• [TASK BRIEF]: Of the records that follow, copy only the lines from the line containing "C4: 6.8uF (GND, VSW)" to the line containing "R9: 1.2k (LED_A, U1/RA2)", both included, exactly as written.

___ GIVEN RECORDS

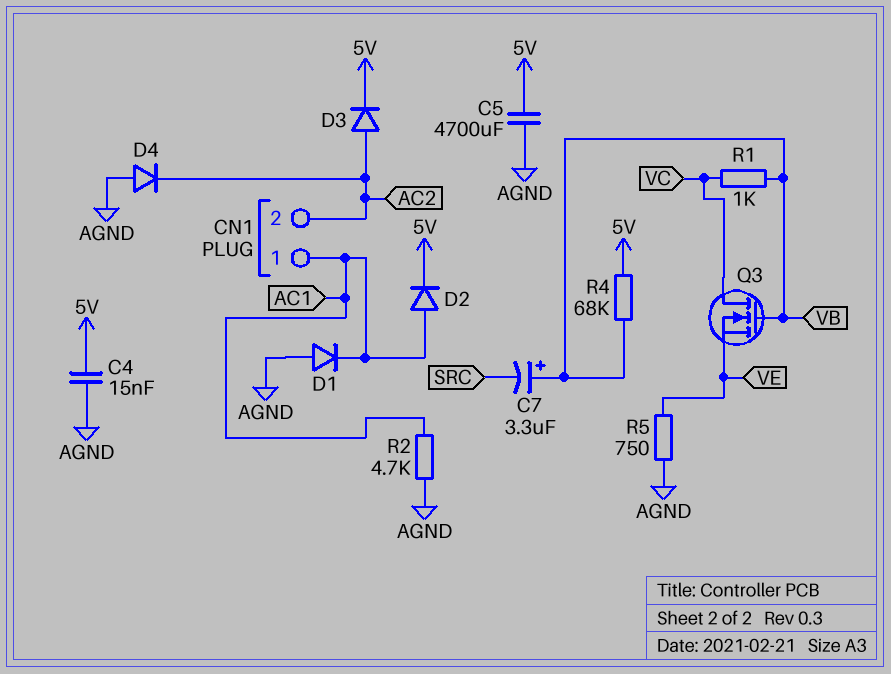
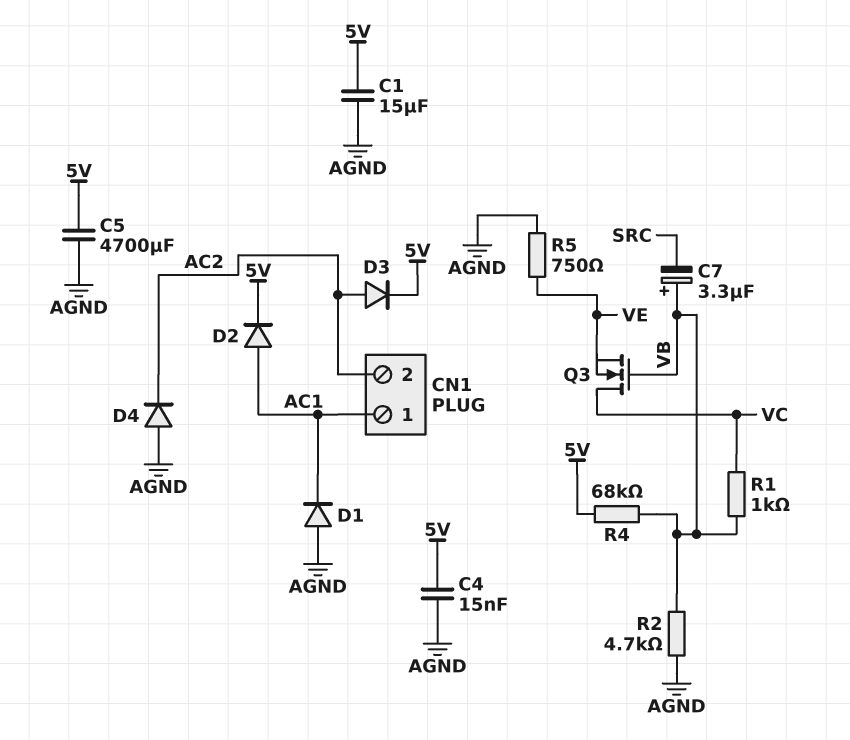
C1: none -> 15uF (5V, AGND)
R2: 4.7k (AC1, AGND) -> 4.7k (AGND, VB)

______
___ GIVEN RECORDS

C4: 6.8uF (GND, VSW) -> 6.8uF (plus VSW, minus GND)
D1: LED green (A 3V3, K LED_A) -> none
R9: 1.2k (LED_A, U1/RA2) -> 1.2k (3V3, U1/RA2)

______

• [SOLUTION]:
C4: 6.8uF (GND, VSW) -> 6.8uF (plus VSW, minus GND)
D1: LED green (A 3V3, K LED_A) -> none
R9: 1.2k (LED_A, U1/RA2) -> 1.2k (3V3, U1/RA2)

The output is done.